Task goal
Transcribe every entry that follows exactly, omitting all pictures.

Collected data entries:
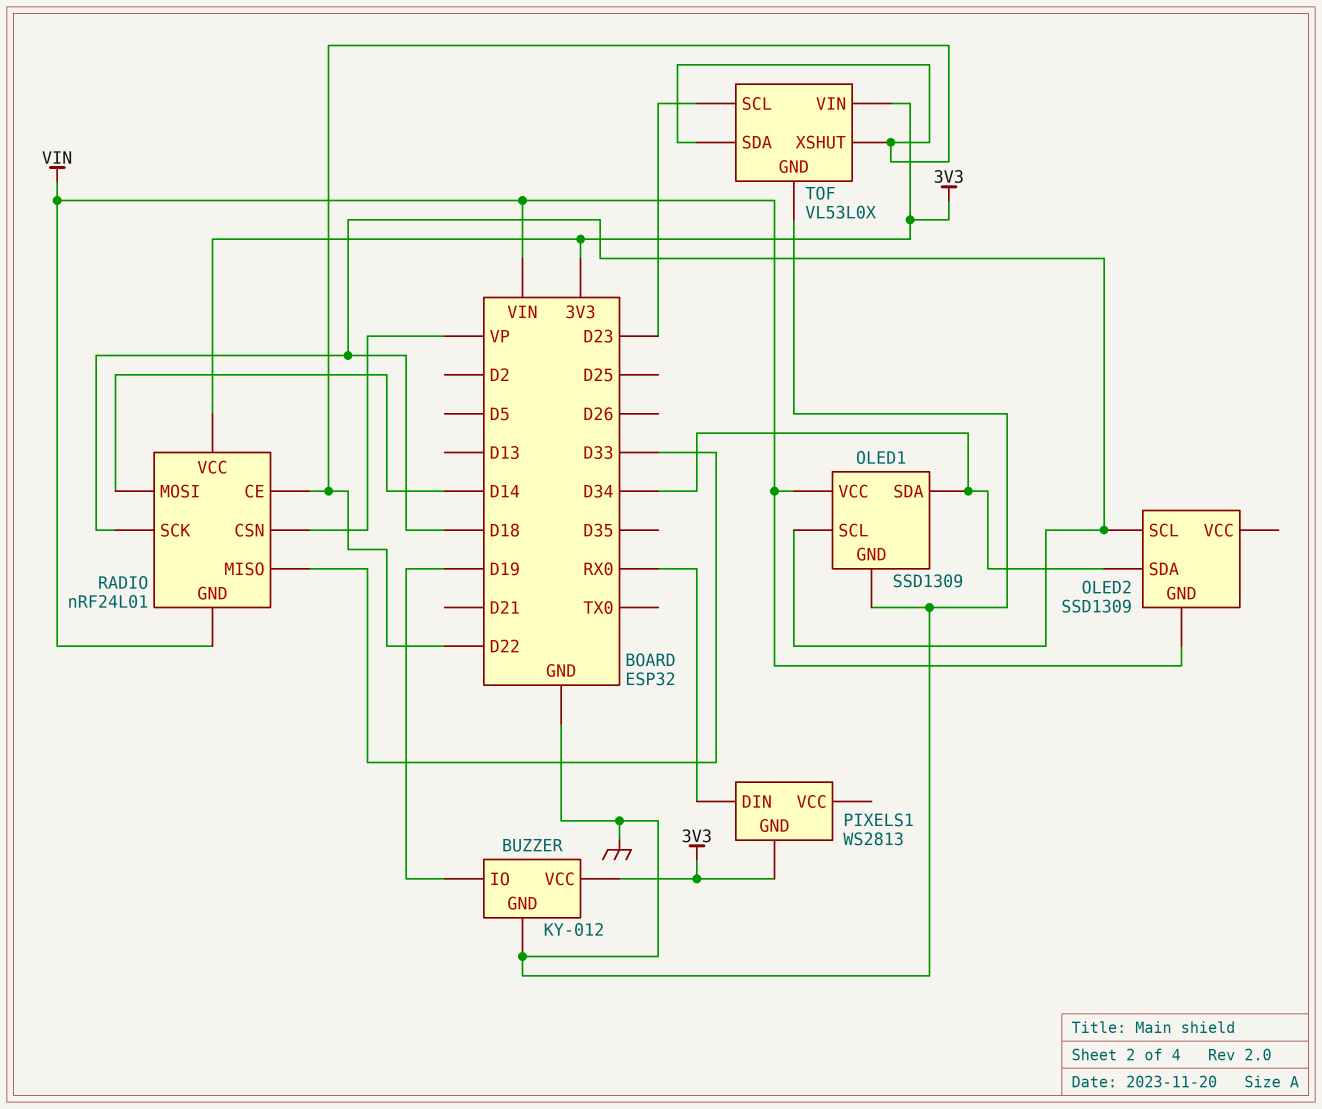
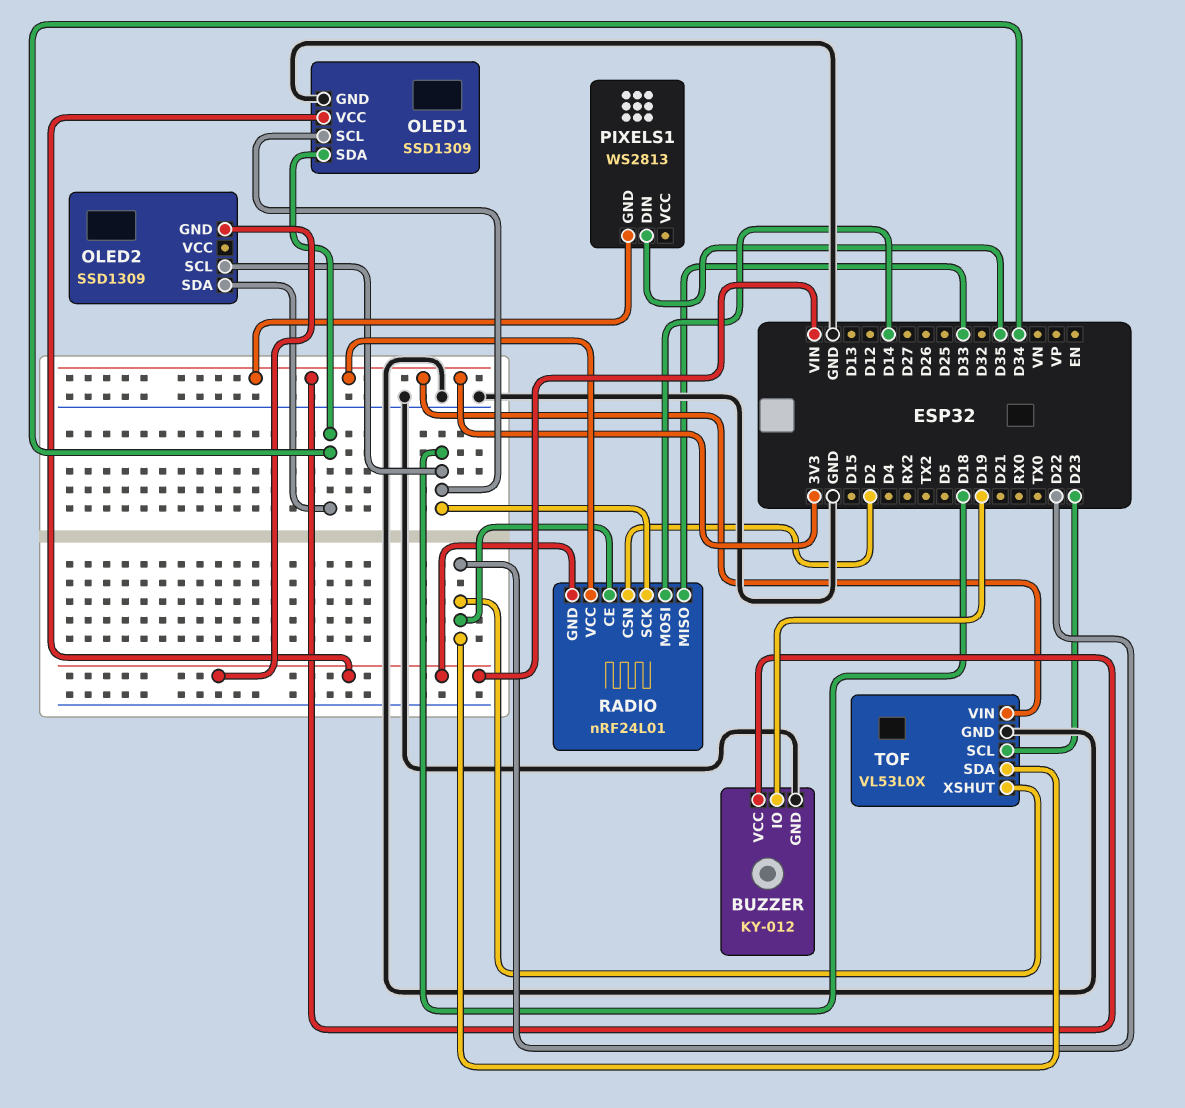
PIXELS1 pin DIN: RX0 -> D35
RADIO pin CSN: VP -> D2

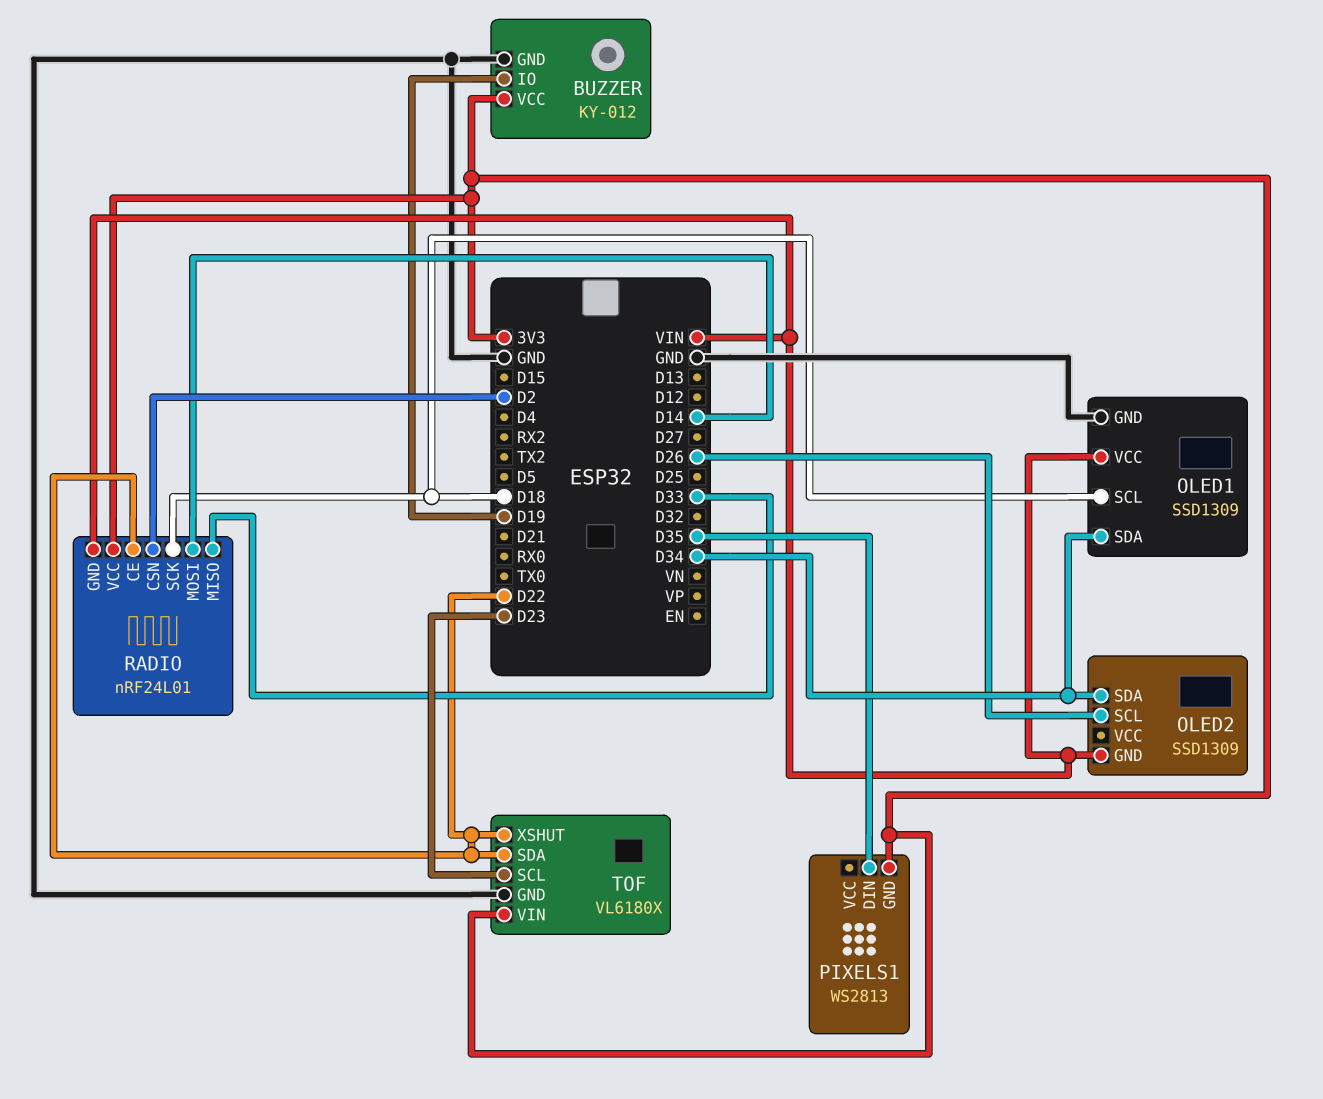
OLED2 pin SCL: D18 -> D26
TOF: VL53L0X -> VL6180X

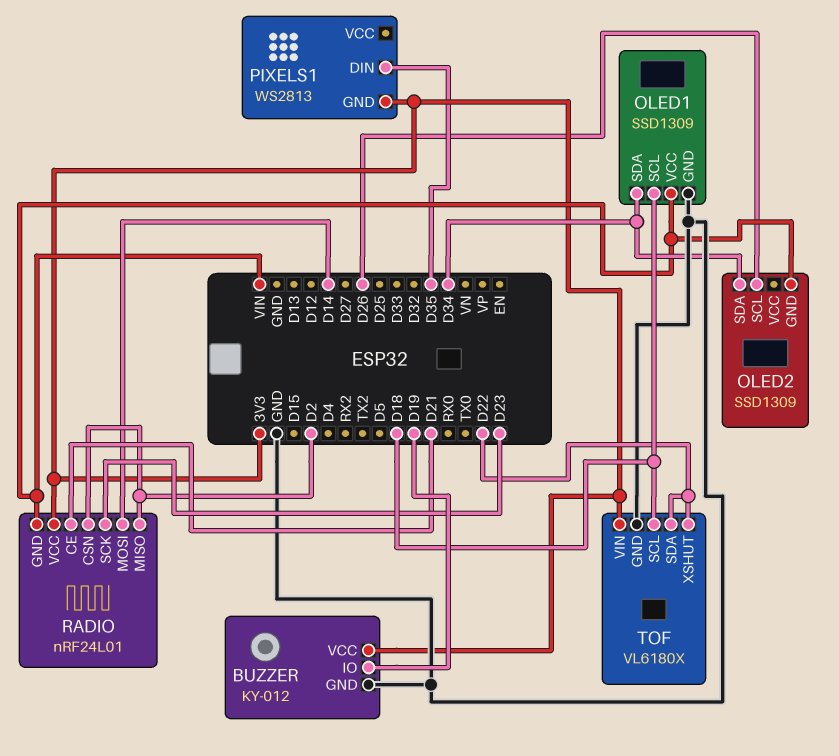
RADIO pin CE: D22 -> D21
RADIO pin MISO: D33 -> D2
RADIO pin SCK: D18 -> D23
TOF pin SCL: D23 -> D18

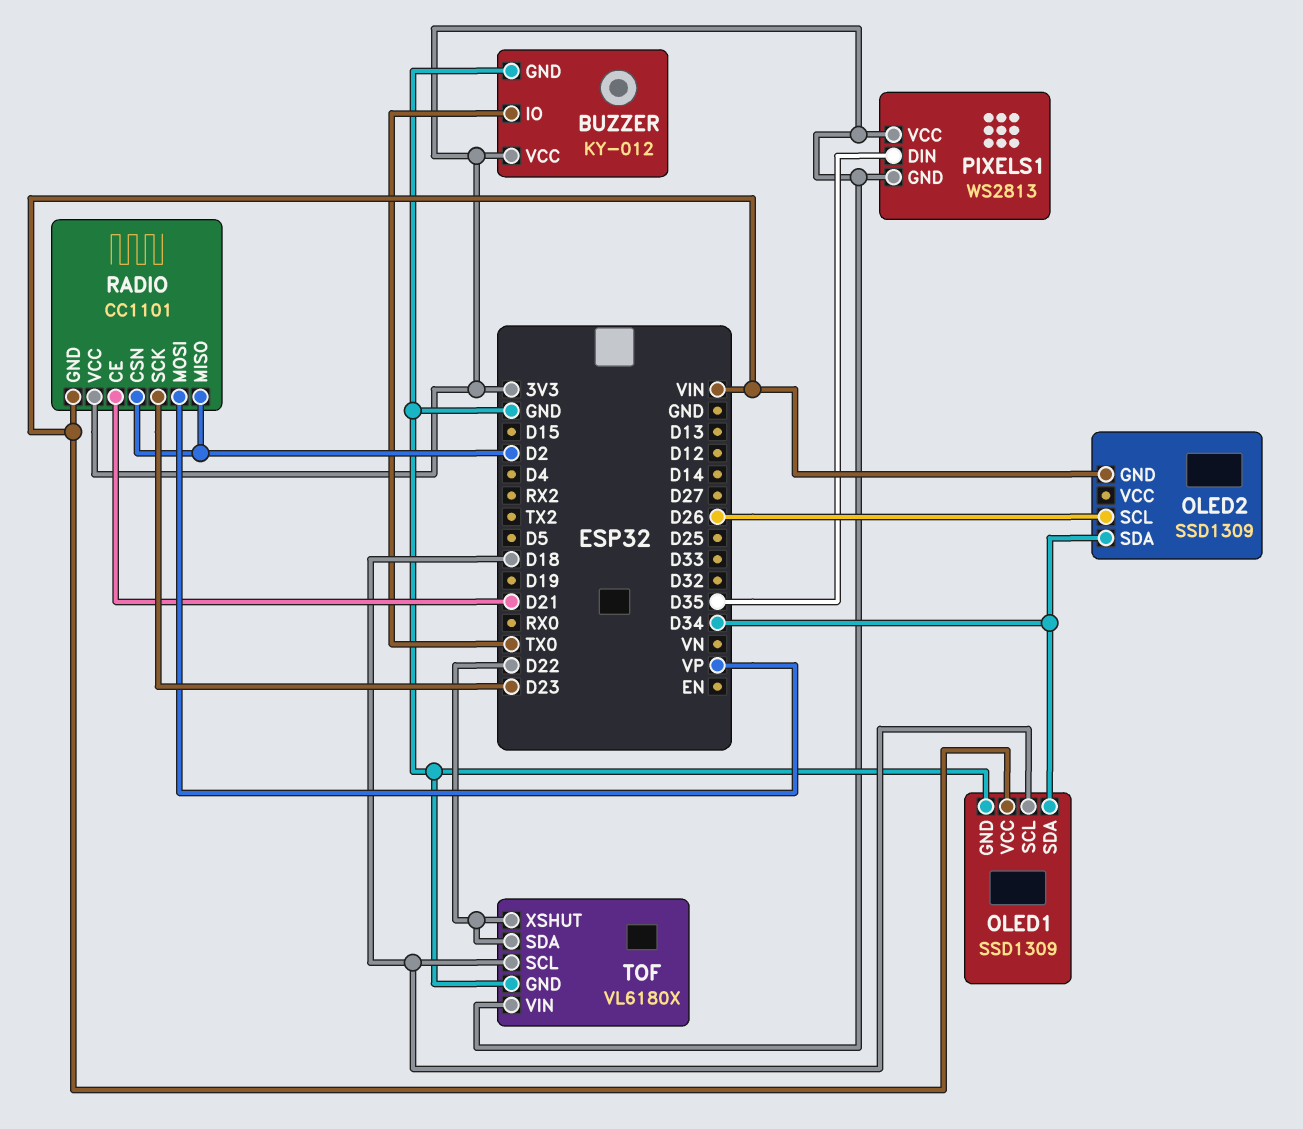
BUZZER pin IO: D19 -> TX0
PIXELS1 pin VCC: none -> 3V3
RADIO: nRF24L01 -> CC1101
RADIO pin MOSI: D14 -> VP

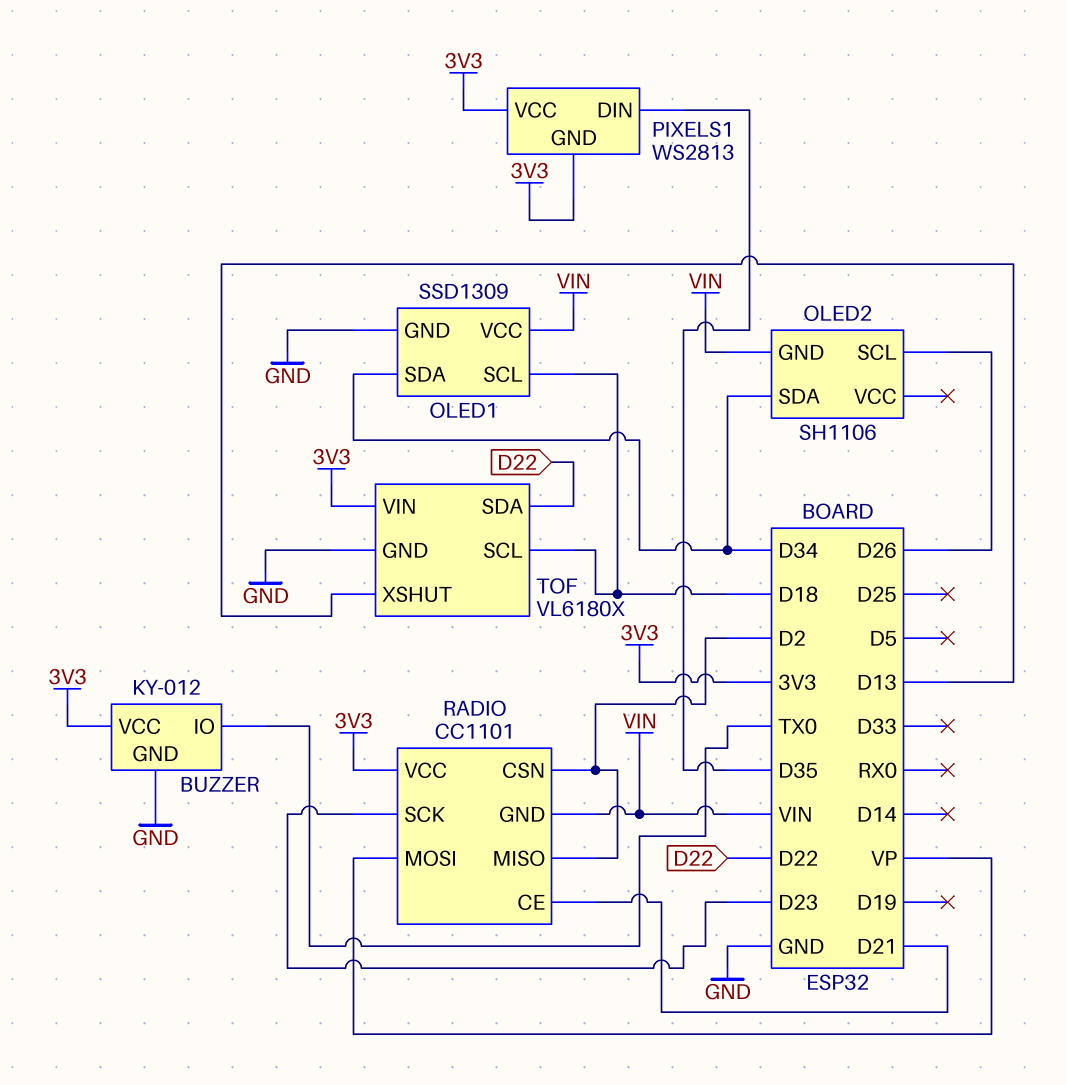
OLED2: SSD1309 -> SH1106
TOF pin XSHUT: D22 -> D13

Exercise solution
PIXELS1 pin DIN: RX0 -> D35
RADIO pin CSN: VP -> D2

OLED2 pin SCL: D18 -> D26
TOF: VL53L0X -> VL6180X

RADIO pin CE: D22 -> D21
RADIO pin MISO: D33 -> D2
RADIO pin SCK: D18 -> D23
TOF pin SCL: D23 -> D18

BUZZER pin IO: D19 -> TX0
PIXELS1 pin VCC: none -> 3V3
RADIO: nRF24L01 -> CC1101
RADIO pin MOSI: D14 -> VP

OLED2: SSD1309 -> SH1106
TOF pin XSHUT: D22 -> D13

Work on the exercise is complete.